Task prompt: Your answer must hold only the lines below from the line containing "D6: diode (A" through the line containing "R14: 100k (W4, W7) -> 220k (W4, W7)", each reproduced exactly.

Exercise data:

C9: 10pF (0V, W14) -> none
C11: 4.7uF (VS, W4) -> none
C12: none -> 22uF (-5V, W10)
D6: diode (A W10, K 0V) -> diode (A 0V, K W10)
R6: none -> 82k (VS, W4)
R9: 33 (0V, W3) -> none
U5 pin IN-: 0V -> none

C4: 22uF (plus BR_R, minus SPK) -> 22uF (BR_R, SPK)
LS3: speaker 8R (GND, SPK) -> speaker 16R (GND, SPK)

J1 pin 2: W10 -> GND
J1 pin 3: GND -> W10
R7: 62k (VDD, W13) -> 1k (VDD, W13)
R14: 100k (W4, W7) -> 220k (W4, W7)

...

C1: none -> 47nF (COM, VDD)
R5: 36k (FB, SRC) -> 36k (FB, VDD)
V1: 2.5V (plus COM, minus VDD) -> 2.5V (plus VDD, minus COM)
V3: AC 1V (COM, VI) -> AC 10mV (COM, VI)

* * *

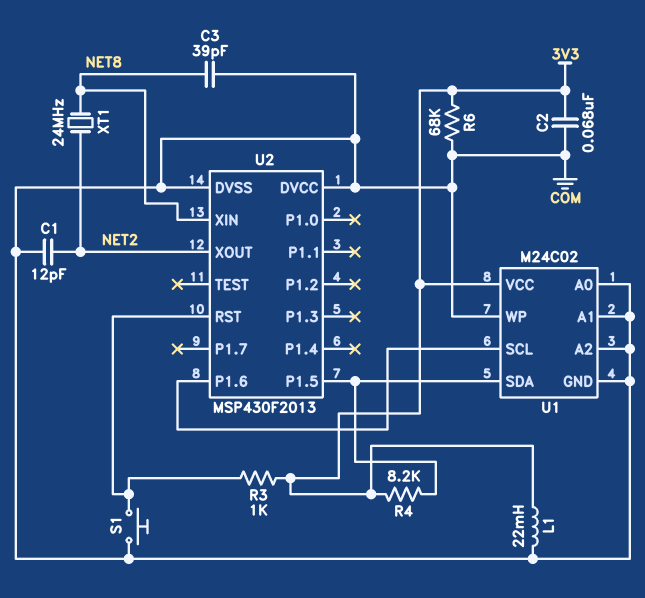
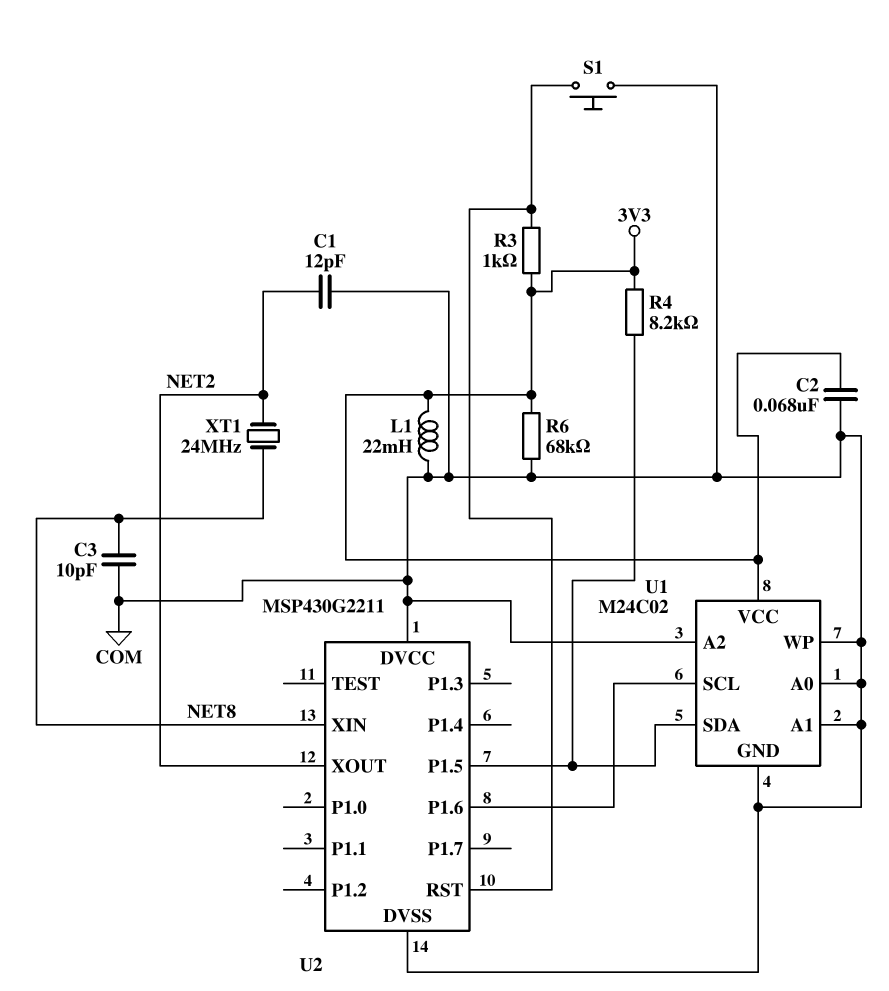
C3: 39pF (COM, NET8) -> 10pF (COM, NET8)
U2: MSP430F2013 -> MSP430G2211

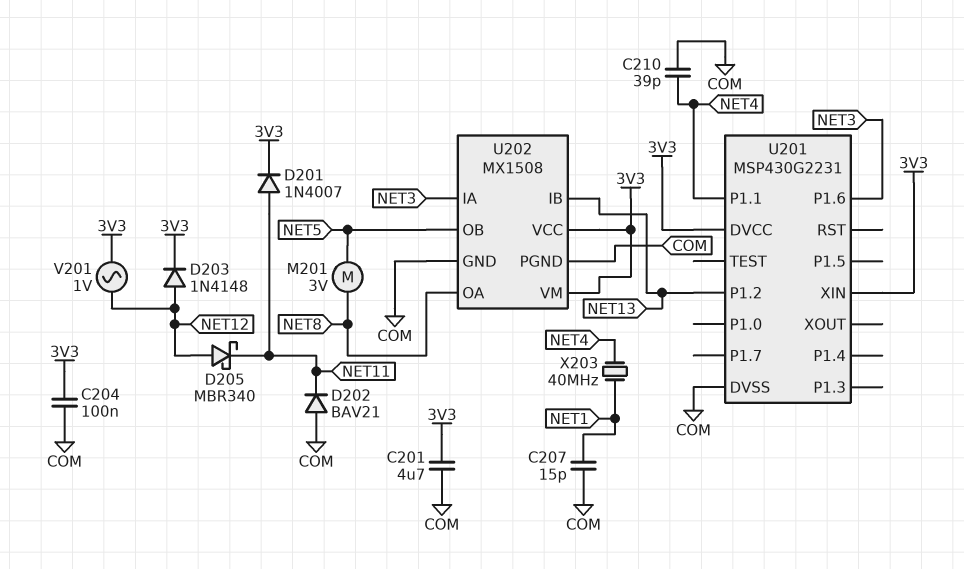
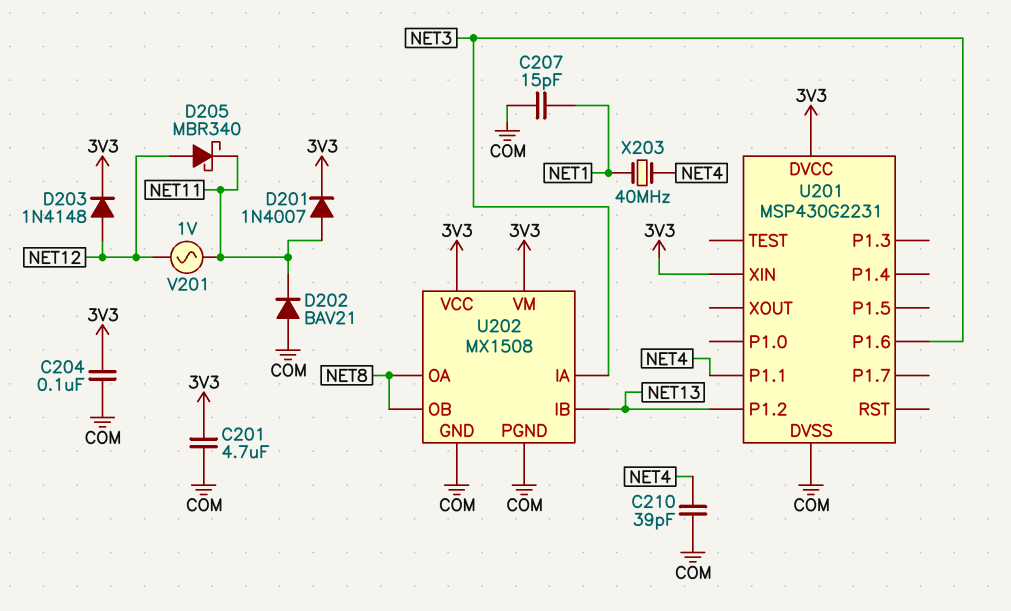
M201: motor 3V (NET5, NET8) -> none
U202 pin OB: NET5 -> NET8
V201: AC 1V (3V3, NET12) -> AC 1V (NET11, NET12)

Expected answer:
D6: diode (A W10, K 0V) -> diode (A 0V, K W10)
R6: none -> 82k (VS, W4)
R9: 33 (0V, W3) -> none
U5 pin IN-: 0V -> none

C4: 22uF (plus BR_R, minus SPK) -> 22uF (BR_R, SPK)
LS3: speaker 8R (GND, SPK) -> speaker 16R (GND, SPK)

J1 pin 2: W10 -> GND
J1 pin 3: GND -> W10
R7: 62k (VDD, W13) -> 1k (VDD, W13)
R14: 100k (W4, W7) -> 220k (W4, W7)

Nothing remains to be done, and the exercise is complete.